## Task item:
Copy every line of the following data that includes the string "orange".
===== Exercise materials
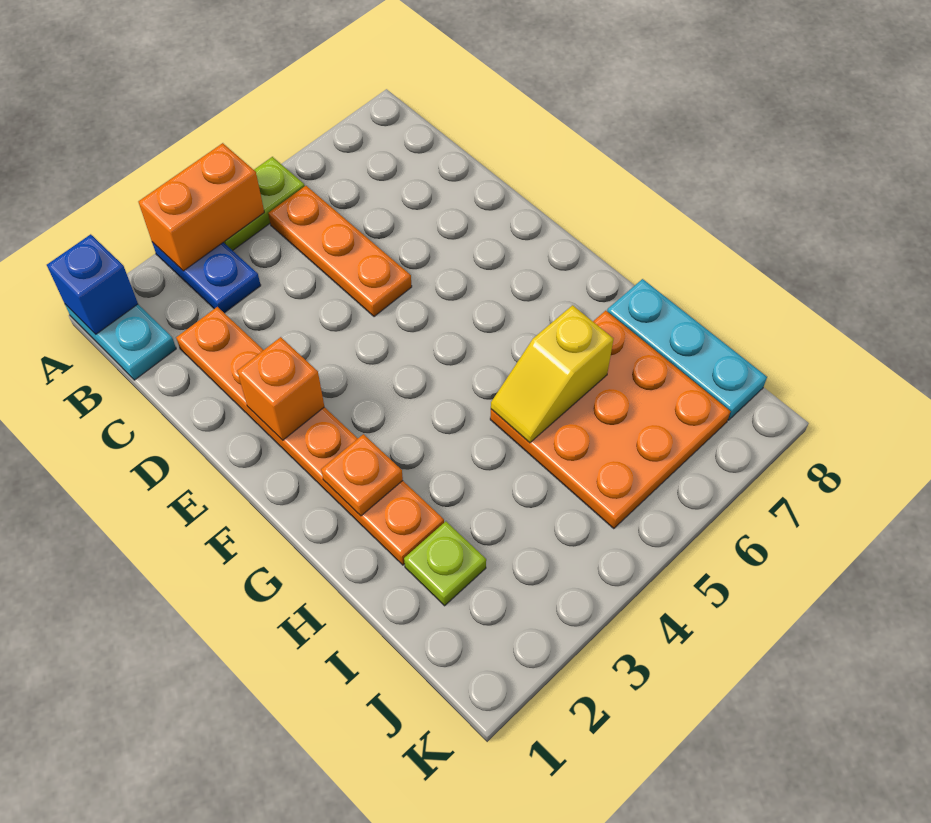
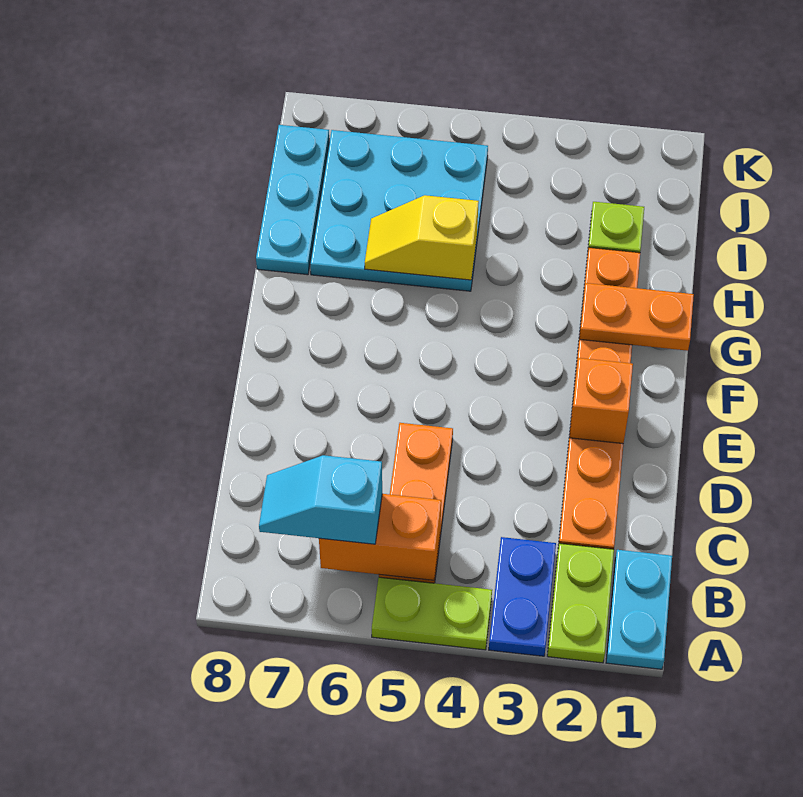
blue brick A1 level 2 -> none
none -> lime plate A2:B2 level 1
orange brick A3:A4 level 2 -> orange brick B5:B6 level 2
none -> cyan slope B6:B7 level 3 top 6
orange plate G2 level 2 -> orange plate G1:G2 level 2
orange plate H5:J7 level 1 -> cyan plate H5:J7 level 1
yellow slope H5:H6 level 2 top 6 -> yellow slope H5:H6 level 2 top 5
==========
## Response:
orange brick A3:A4 level 2 -> orange brick B5:B6 level 2
orange plate G2 level 2 -> orange plate G1:G2 level 2
orange plate H5:J7 level 1 -> cyan plate H5:J7 level 1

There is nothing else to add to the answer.